### Task objective
Ignoring the images, restate the records below word for word.

Stored items:

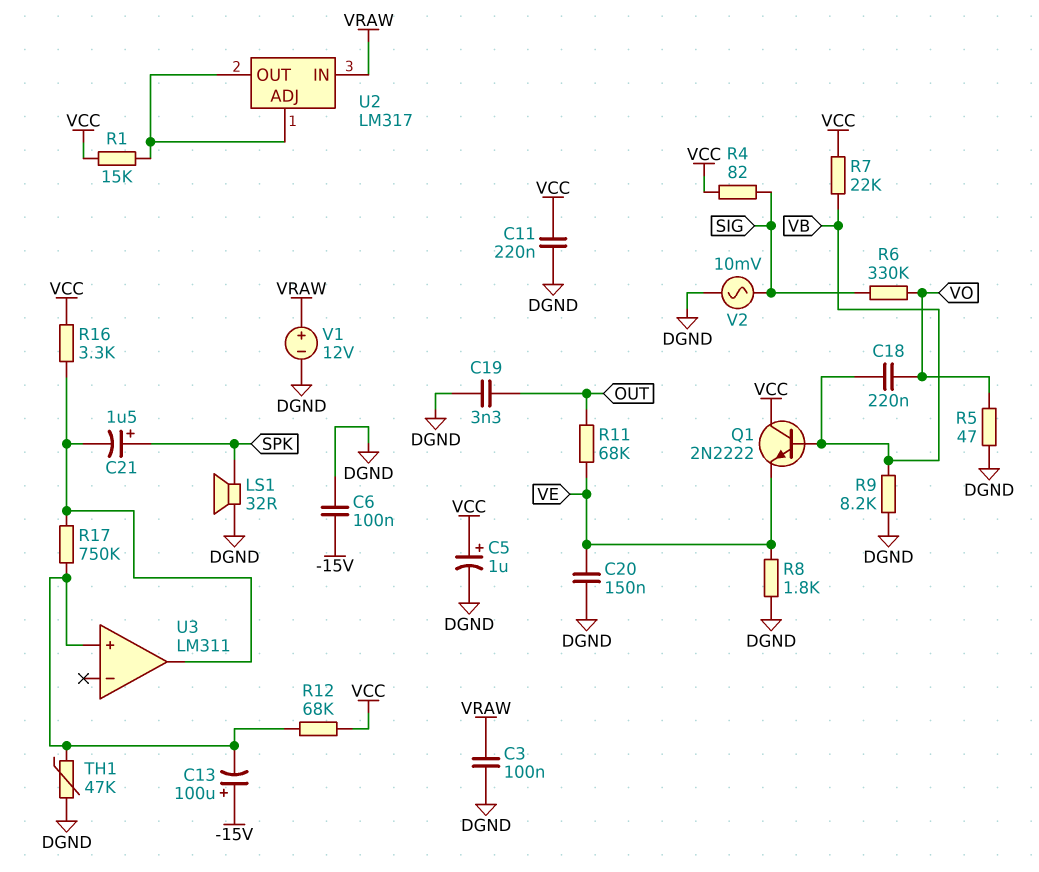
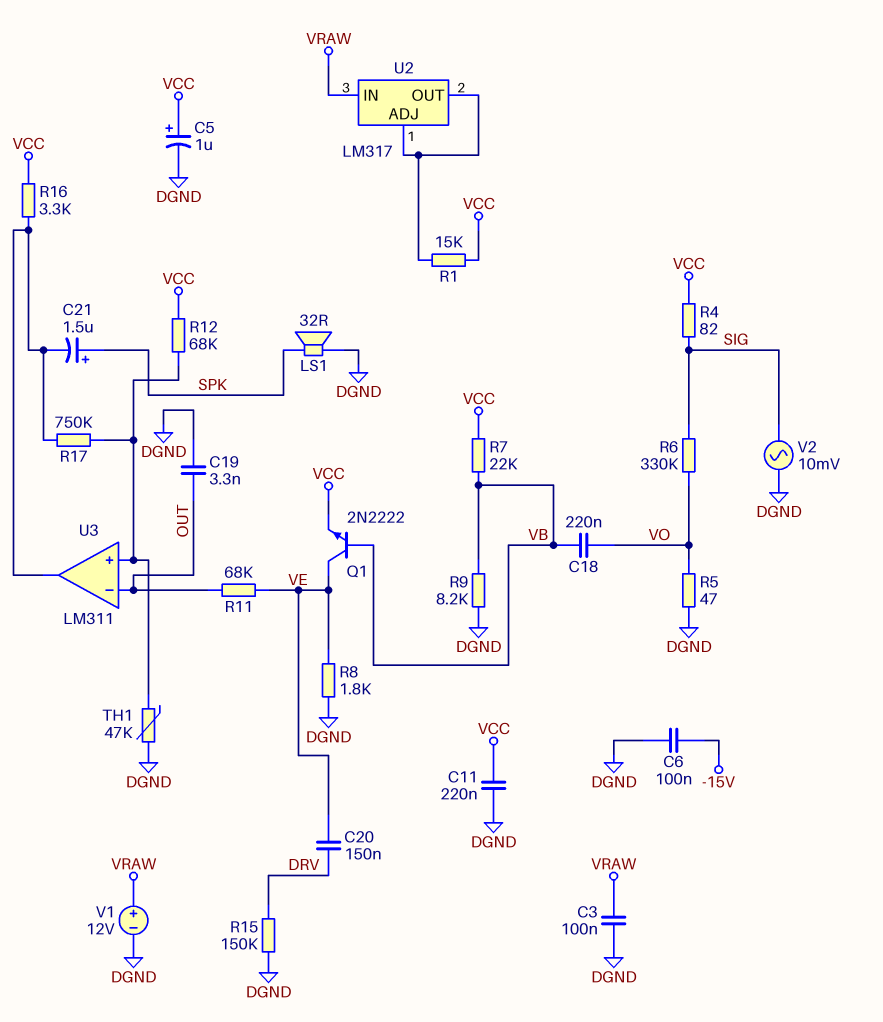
C13: 100uF (plus -15V, minus U3/in+) -> none
C20: 150nF (DGND, VE) -> 150nF (DRV, VE)
Q1: NPN 2N2222 (B VB, C VCC, E VE) -> NPN 2N2222 (B VB, C VE, E VCC)
R15: none -> 150k (DGND, DRV)
U3 pin in-: none -> OUT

### Solution
C13: 100uF (plus -15V, minus U3/in+) -> none
C20: 150nF (DGND, VE) -> 150nF (DRV, VE)
Q1: NPN 2N2222 (B VB, C VCC, E VE) -> NPN 2N2222 (B VB, C VE, E VCC)
R15: none -> 150k (DGND, DRV)
U3 pin in-: none -> OUT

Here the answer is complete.